- [Aim of the task] In the records below, find the line holding "R16: 33k (GND, SIG) -> none" and the line holding "J2 pin 2: GND -> W24". Set down both, with every line between them, exactly.

(Extracted data Opens)

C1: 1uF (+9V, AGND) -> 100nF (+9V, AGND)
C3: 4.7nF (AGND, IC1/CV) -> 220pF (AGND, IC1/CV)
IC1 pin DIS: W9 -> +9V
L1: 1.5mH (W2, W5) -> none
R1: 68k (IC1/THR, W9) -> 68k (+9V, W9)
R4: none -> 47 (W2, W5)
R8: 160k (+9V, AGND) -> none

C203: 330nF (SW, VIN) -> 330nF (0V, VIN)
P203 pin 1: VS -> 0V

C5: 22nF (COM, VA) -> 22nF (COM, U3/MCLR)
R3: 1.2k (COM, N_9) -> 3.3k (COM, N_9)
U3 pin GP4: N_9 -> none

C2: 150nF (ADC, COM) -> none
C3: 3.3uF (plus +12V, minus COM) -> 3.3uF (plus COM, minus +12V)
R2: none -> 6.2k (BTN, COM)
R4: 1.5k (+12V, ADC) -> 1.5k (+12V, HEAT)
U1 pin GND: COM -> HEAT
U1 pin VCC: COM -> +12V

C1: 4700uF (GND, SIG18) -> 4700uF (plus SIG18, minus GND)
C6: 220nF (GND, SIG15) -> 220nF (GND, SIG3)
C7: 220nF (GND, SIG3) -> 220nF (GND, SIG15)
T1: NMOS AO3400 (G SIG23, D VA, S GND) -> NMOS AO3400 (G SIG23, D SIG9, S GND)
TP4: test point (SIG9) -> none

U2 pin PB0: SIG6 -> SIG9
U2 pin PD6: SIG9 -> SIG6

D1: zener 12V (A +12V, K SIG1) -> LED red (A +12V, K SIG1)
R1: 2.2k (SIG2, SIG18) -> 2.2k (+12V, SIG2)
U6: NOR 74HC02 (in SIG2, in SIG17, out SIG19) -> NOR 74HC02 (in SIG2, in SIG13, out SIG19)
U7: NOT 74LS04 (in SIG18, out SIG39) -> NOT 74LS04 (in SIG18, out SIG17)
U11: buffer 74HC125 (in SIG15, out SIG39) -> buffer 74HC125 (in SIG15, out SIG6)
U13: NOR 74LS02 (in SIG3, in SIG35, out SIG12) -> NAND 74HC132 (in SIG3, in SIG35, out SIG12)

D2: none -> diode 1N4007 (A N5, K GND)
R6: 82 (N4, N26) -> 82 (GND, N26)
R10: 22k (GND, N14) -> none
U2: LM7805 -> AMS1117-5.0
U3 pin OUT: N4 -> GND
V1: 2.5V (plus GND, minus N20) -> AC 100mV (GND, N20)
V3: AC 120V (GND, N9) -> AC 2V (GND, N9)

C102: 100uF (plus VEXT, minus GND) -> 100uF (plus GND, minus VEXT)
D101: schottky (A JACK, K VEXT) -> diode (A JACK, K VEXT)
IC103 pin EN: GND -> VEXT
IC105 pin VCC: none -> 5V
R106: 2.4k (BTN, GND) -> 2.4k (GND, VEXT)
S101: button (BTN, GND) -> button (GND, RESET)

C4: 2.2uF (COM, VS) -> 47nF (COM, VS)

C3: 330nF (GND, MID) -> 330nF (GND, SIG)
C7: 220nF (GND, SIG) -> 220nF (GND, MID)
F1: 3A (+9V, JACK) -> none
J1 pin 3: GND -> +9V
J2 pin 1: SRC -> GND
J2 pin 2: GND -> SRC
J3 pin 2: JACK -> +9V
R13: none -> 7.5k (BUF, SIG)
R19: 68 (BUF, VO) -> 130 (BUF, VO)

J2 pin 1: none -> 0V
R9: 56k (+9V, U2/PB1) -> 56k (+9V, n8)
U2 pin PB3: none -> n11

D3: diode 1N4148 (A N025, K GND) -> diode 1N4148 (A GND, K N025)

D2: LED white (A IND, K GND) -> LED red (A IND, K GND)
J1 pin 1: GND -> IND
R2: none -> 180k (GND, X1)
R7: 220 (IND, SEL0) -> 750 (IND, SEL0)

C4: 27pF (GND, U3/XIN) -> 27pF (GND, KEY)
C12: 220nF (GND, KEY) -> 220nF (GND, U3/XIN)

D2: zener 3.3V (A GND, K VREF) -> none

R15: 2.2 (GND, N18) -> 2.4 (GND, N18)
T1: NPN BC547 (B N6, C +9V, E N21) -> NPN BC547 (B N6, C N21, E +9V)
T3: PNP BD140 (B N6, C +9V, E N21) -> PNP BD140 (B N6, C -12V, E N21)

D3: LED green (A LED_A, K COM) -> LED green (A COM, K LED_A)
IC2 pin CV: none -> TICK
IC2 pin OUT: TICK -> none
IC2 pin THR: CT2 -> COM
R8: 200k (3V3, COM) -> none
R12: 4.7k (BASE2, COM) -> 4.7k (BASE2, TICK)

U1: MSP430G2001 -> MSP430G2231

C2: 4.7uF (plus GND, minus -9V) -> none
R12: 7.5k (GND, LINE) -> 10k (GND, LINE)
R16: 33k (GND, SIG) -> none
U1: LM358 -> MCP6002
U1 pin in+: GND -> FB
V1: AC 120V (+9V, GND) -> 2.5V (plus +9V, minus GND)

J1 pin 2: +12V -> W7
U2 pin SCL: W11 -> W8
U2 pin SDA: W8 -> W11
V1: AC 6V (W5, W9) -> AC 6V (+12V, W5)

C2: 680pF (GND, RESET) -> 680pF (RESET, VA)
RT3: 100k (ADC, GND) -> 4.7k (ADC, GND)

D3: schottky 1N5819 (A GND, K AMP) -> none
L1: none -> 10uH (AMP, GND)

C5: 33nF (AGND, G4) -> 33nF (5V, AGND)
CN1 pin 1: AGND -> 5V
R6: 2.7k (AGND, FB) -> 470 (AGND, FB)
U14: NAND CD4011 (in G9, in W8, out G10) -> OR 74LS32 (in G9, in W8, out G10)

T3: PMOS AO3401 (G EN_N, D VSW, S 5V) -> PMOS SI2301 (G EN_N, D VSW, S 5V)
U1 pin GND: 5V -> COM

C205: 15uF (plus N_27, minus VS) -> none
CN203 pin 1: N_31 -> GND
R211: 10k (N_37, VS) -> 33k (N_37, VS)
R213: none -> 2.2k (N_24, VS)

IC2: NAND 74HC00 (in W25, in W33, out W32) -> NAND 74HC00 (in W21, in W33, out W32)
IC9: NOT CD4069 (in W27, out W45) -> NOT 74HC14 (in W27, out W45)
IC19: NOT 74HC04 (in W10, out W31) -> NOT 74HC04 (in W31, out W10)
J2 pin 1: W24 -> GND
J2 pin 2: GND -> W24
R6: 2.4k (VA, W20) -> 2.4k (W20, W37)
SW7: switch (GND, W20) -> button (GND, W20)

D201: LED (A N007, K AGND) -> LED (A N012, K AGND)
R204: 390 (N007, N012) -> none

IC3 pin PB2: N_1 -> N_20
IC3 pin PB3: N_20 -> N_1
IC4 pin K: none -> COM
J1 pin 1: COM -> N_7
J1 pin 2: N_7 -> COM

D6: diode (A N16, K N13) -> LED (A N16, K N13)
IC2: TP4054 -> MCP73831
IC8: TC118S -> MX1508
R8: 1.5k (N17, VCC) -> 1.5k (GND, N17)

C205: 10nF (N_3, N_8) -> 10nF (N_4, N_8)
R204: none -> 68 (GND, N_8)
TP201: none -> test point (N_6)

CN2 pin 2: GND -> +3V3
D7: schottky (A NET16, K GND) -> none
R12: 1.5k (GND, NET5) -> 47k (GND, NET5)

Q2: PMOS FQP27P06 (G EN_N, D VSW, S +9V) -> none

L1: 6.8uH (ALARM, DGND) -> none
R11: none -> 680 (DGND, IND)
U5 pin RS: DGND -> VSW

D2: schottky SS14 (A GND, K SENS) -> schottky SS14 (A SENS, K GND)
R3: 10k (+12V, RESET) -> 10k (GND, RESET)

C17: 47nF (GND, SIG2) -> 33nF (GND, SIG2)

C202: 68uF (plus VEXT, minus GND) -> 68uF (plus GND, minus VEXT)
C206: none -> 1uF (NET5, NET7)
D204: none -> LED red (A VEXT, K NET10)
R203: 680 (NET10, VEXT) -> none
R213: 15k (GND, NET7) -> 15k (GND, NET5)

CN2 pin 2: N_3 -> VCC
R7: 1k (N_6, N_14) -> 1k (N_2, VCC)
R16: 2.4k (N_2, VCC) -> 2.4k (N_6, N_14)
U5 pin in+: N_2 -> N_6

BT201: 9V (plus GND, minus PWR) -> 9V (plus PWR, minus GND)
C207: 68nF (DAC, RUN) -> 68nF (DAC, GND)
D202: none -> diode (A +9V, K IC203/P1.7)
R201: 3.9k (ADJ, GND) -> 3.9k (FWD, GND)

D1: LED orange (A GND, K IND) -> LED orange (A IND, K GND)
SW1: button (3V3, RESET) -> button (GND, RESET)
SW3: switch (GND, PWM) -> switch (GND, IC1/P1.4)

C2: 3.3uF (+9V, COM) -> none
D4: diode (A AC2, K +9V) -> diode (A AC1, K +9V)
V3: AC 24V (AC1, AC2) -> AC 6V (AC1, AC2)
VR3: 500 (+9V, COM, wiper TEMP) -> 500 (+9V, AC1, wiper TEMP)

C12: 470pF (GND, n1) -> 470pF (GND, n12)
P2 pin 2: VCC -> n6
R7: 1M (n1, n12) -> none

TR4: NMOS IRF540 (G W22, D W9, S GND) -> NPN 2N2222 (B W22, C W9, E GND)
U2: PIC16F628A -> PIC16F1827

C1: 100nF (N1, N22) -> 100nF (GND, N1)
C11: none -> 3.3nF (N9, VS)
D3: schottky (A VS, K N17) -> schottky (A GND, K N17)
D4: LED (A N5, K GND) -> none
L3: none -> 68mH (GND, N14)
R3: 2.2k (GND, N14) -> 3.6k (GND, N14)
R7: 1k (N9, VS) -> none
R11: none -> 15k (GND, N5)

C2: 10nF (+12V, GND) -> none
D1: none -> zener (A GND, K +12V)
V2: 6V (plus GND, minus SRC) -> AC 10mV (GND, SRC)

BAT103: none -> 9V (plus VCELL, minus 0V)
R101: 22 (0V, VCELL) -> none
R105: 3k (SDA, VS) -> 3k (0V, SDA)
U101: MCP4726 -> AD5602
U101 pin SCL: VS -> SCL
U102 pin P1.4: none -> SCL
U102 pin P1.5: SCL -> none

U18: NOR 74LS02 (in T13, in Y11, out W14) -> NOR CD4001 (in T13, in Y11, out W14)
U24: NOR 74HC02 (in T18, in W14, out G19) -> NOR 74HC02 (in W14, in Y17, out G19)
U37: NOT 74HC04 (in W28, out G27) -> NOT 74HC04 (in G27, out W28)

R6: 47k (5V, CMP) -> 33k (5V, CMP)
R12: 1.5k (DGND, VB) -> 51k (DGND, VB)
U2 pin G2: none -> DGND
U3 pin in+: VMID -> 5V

(Extracted data Closes)

- [Written solution]
R16: 33k (GND, SIG) -> none
U1: LM358 -> MCP6002
U1 pin in+: GND -> FB
V1: AC 120V (+9V, GND) -> 2.5V (plus +9V, minus GND)

J1 pin 2: +12V -> W7
U2 pin SCL: W11 -> W8
U2 pin SDA: W8 -> W11
V1: AC 6V (W5, W9) -> AC 6V (+12V, W5)

C2: 680pF (GND, RESET) -> 680pF (RESET, VA)
RT3: 100k (ADC, GND) -> 4.7k (ADC, GND)

D3: schottky 1N5819 (A GND, K AMP) -> none
L1: none -> 10uH (AMP, GND)

C5: 33nF (AGND, G4) -> 33nF (5V, AGND)
CN1 pin 1: AGND -> 5V
R6: 2.7k (AGND, FB) -> 470 (AGND, FB)
U14: NAND CD4011 (in G9, in W8, out G10) -> OR 74LS32 (in G9, in W8, out G10)

T3: PMOS AO3401 (G EN_N, D VSW, S 5V) -> PMOS SI2301 (G EN_N, D VSW, S 5V)
U1 pin GND: 5V -> COM

C205: 15uF (plus N_27, minus VS) -> none
CN203 pin 1: N_31 -> GND
R211: 10k (N_37, VS) -> 33k (N_37, VS)
R213: none -> 2.2k (N_24, VS)

IC2: NAND 74HC00 (in W25, in W33, out W32) -> NAND 74HC00 (in W21, in W33, out W32)
IC9: NOT CD4069 (in W27, out W45) -> NOT 74HC14 (in W27, out W45)
IC19: NOT 74HC04 (in W10, out W31) -> NOT 74HC04 (in W31, out W10)
J2 pin 1: W24 -> GND
J2 pin 2: GND -> W24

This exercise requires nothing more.